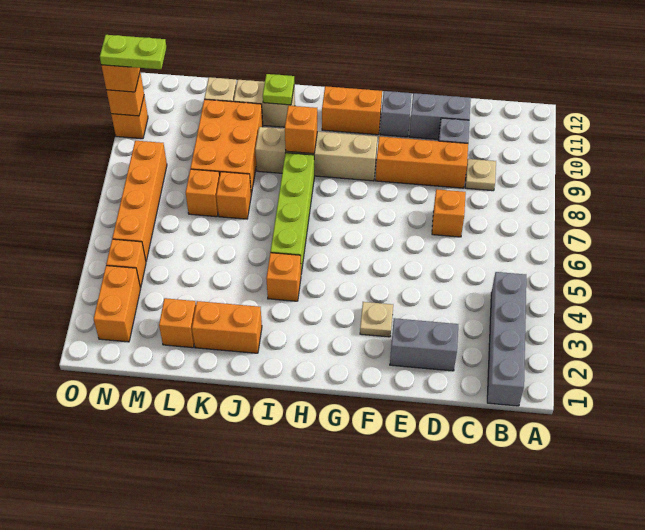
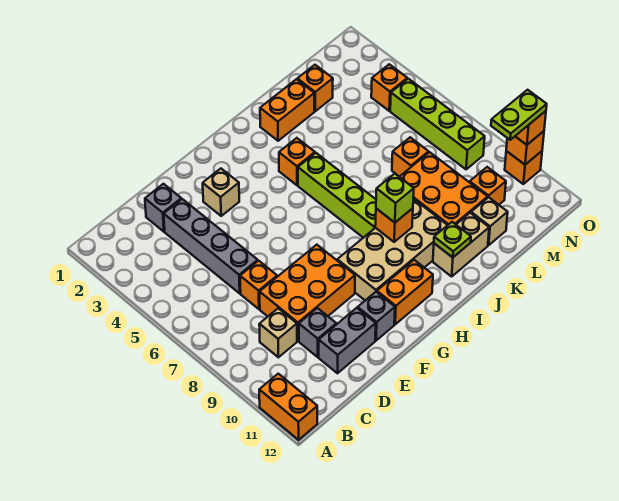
grey 1x4 brick [487,272,526,406] -> grey 1x4 brick moved to [164,199,258,293]
tan 1x1 plate [465,159,496,191] -> tan 1x1 brick [259,308,297,357]
grey 1x2 brick [390,318,458,371] -> grey 1x1 brick [145,184,181,232]
orange 1x3 brick [376,136,468,188] -> orange 2x3 brick [260,245,355,341]
tan 1x1 plate [360,302,393,337] -> tan 1x1 brick [203,169,239,216]
tan 1x4 brick [255,127,377,181] -> tan 2x4 brick [337,199,447,300]
none -> lime 1x1 brick [376,174,414,223]
orange 1x1 brick [216,172,251,219] -> orange 1x1 brick moved to [470,167,506,205]
orange 1x2 brick [94,266,141,342] -> orange 1x2 brick moved to [259,374,317,440]
orange 1x4 brick [112,141,167,261] -> lime 1x4 brick [390,79,485,169]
++++++
» **ACTIVITY**: Note which lines carry the word "lime" in the material, then copy each of them.

» **SOLUTION TO THIS PROBLEM**:
none -> lime 1x1 brick [376,174,414,223]
orange 1x4 brick [112,141,167,261] -> lime 1x4 brick [390,79,485,169]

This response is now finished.